### Instructions for the task:
As you look over the data below, please find each line where the word "blue" appears, then copy it.

### Given material:

Segment Open

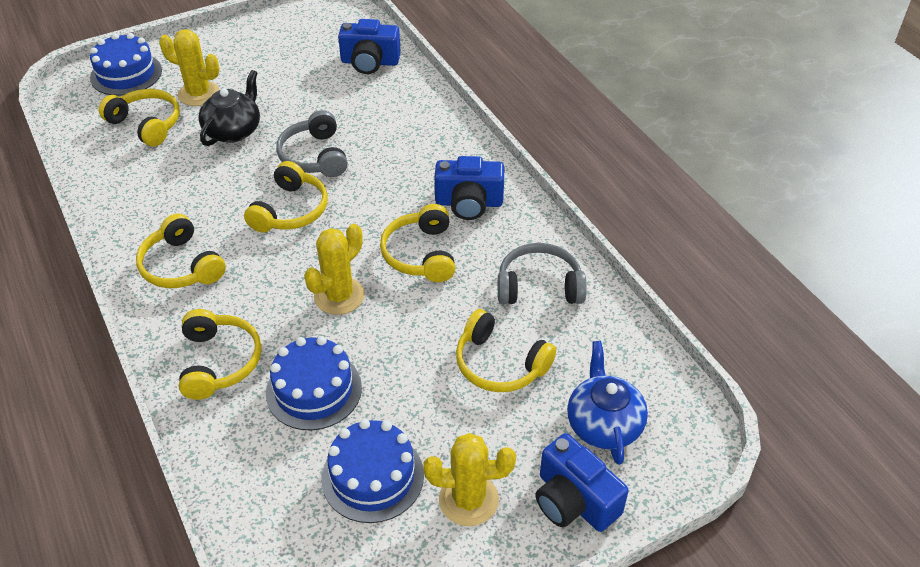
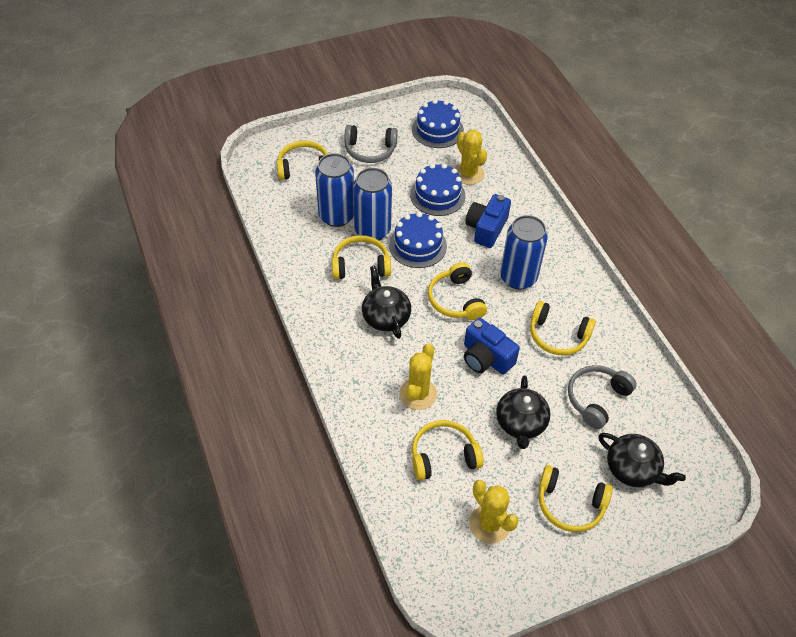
black teapot: 1 -> 3
blue camera: 3 -> 2
blue can: 0 -> 3
blue teapot: 1 -> 0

Segment Closed

### Task response:
blue camera: 3 -> 2
blue can: 0 -> 3
blue teapot: 1 -> 0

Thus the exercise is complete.